#### What this task involves:
Repeat the records below verbatim, and do not copy their pictures.

Records contained in a dataset
######

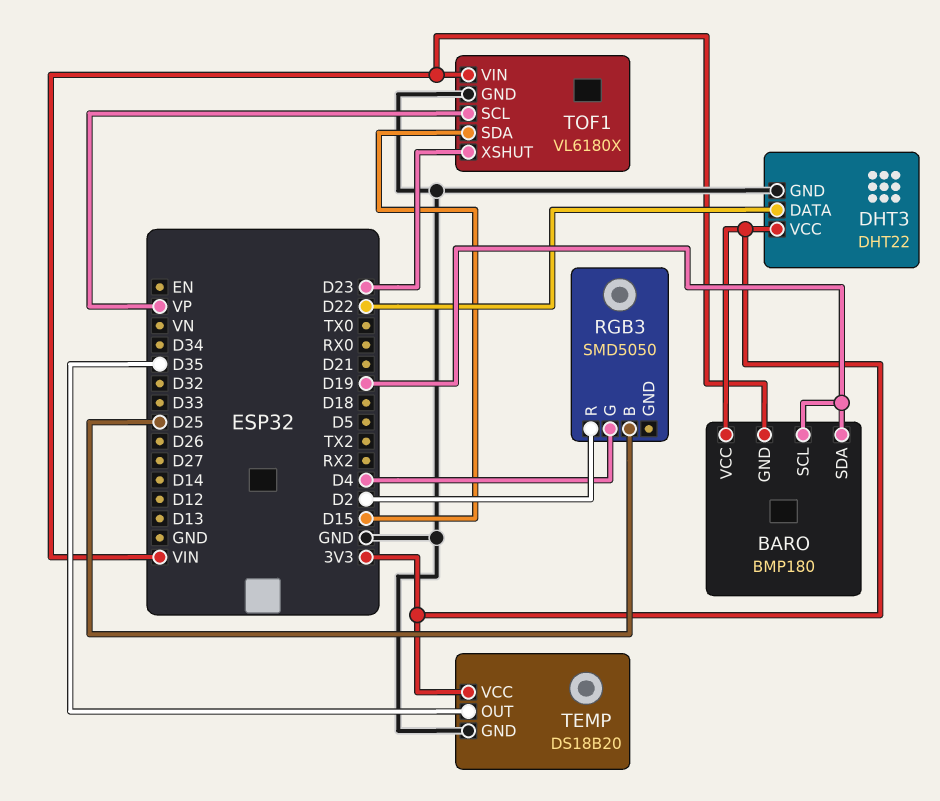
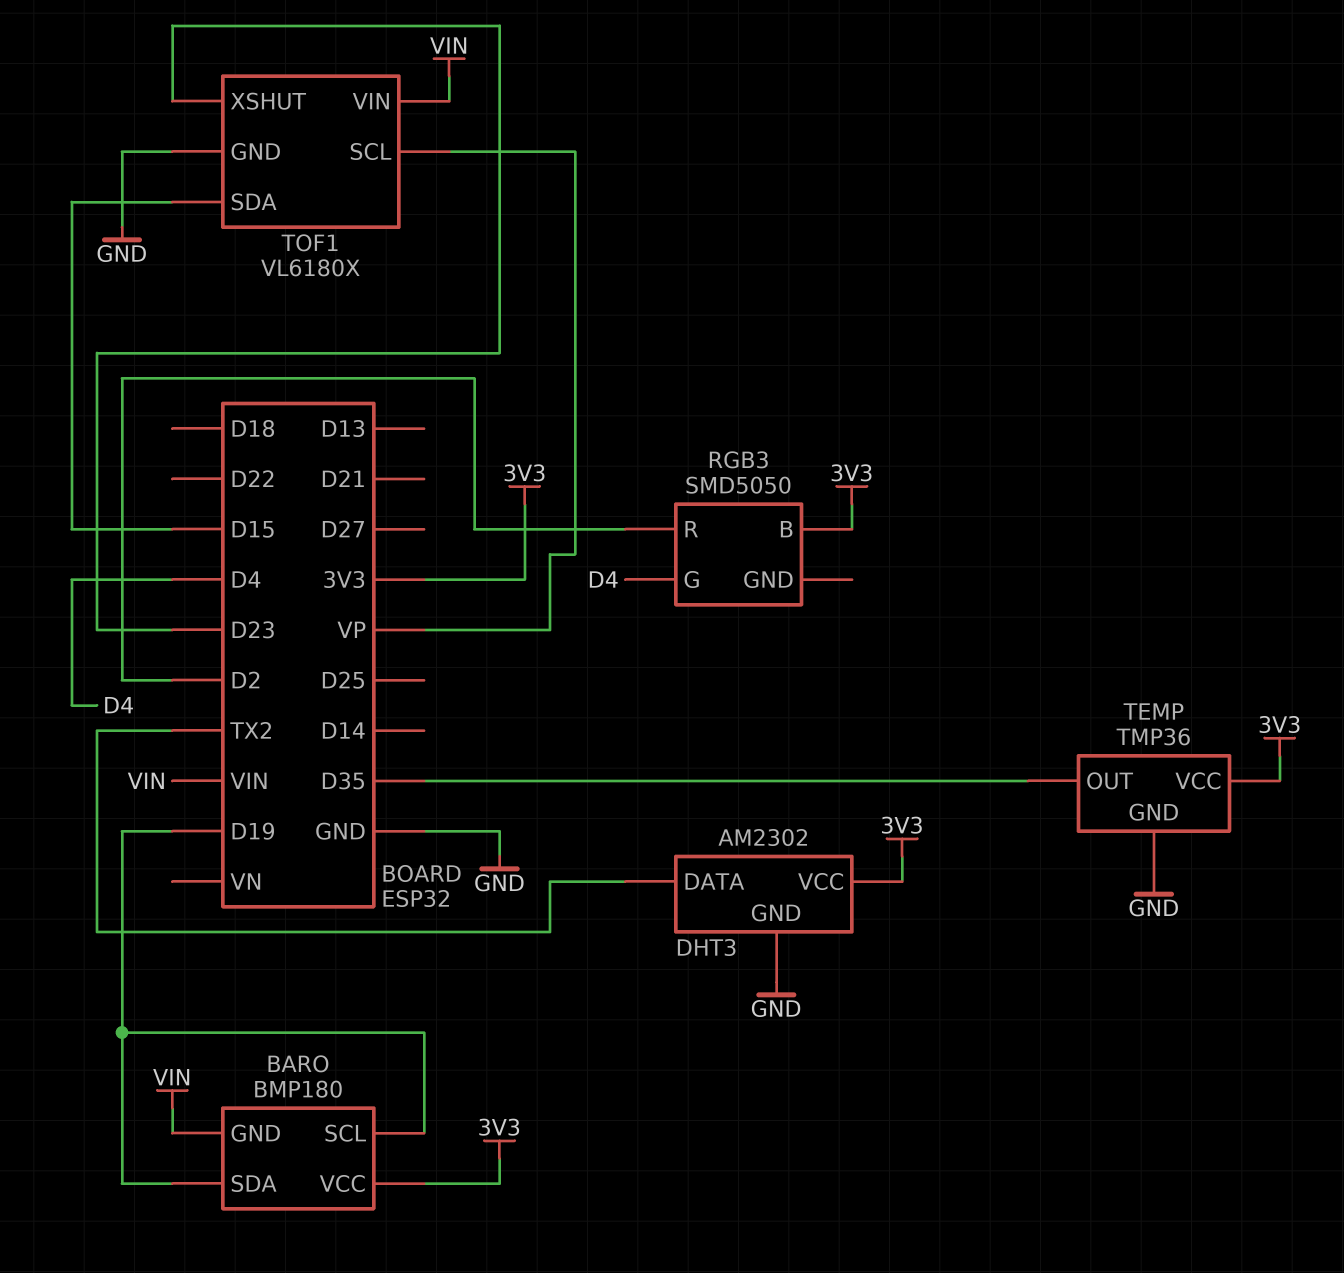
DHT3: DHT22 -> AM2302
DHT3 pin DATA: D22 -> TX2
RGB3 pin B: D25 -> 3V3
TEMP: DS18B20 -> TMP36

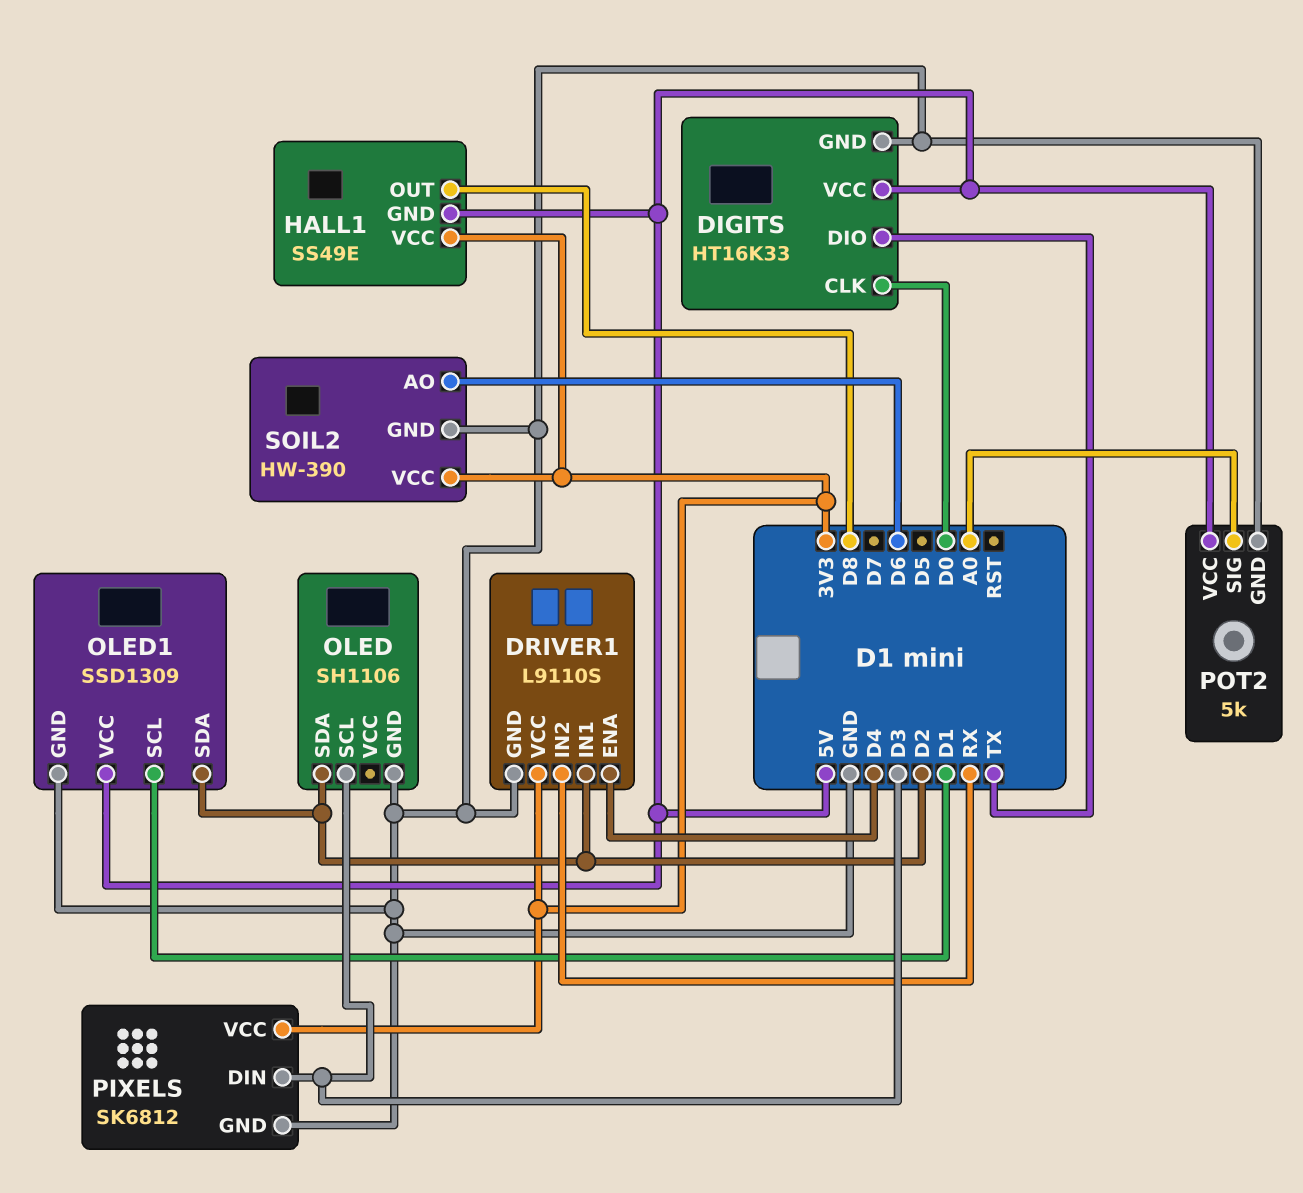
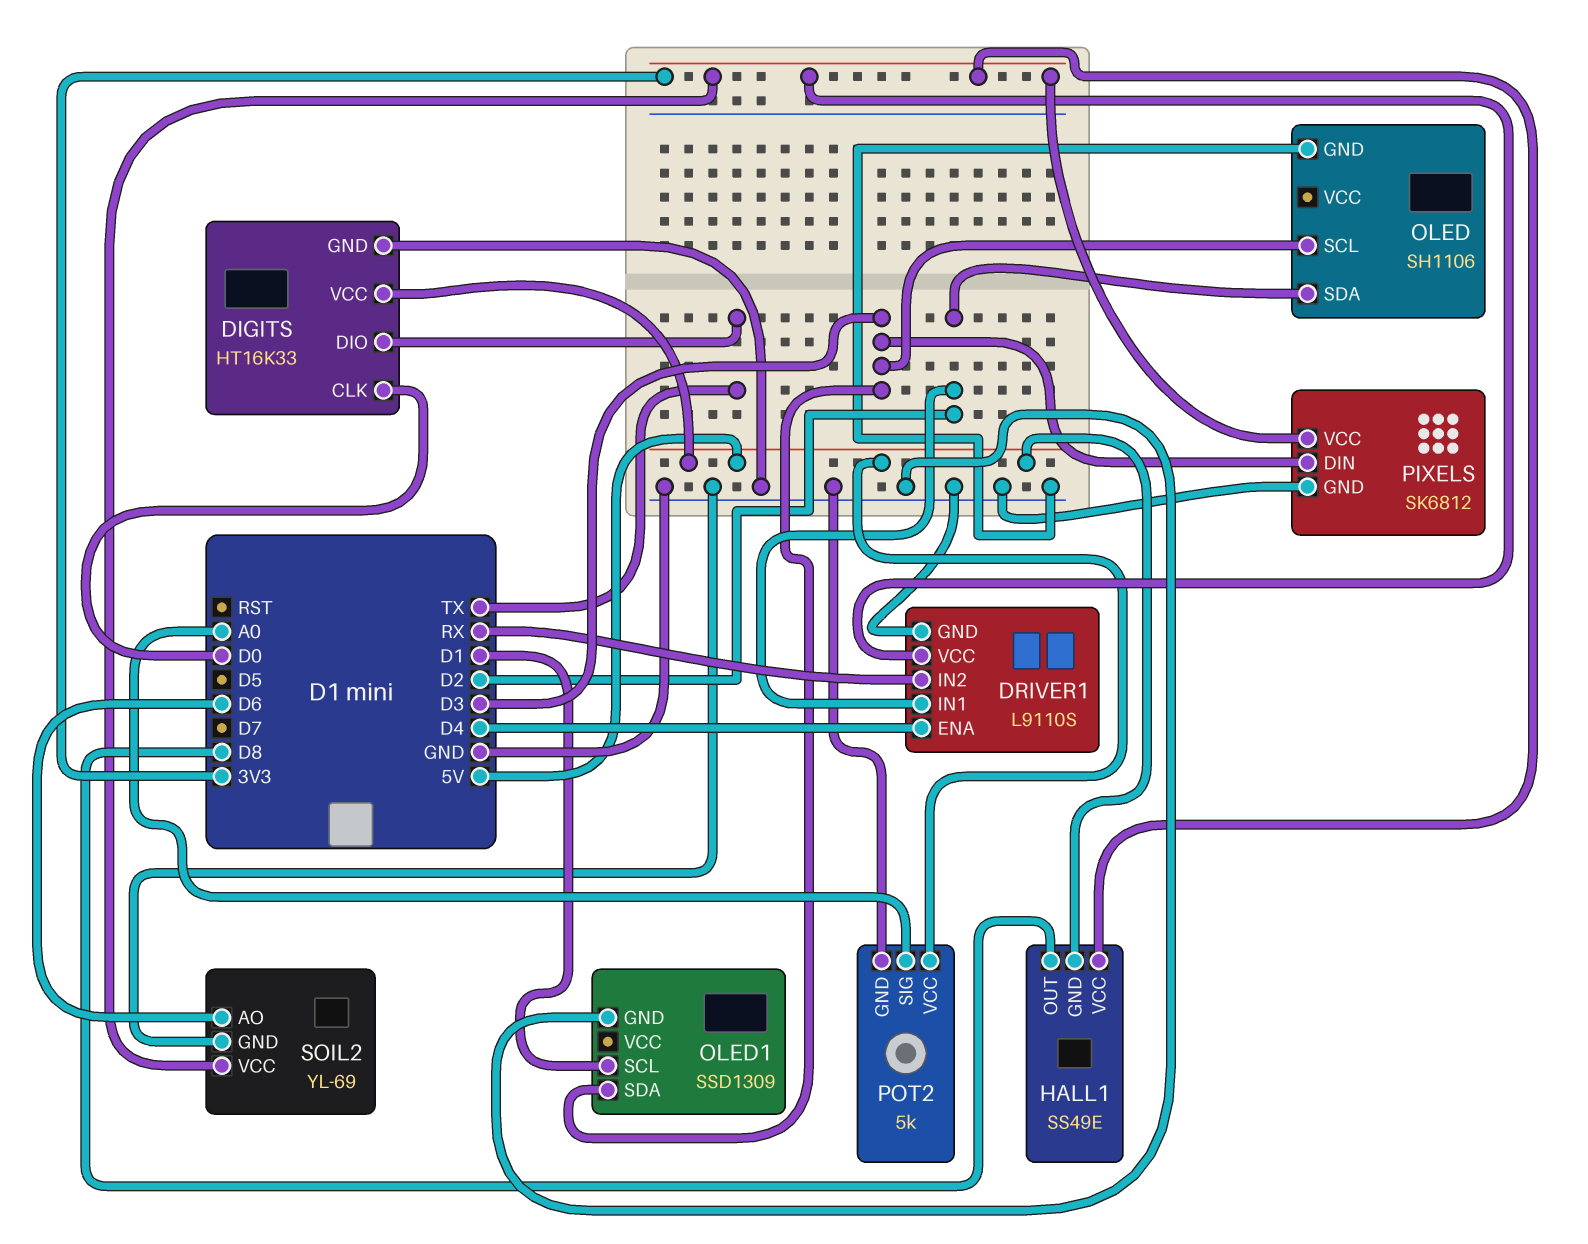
OLED1 pin SDA: D2 -> D3
OLED1 pin VCC: 5V -> none
SOIL2: HW-390 -> YL-69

######

#### Response below:
DHT3: DHT22 -> AM2302
DHT3 pin DATA: D22 -> TX2
RGB3 pin B: D25 -> 3V3
TEMP: DS18B20 -> TMP36

OLED1 pin SDA: D2 -> D3
OLED1 pin VCC: 5V -> none
SOIL2: HW-390 -> YL-69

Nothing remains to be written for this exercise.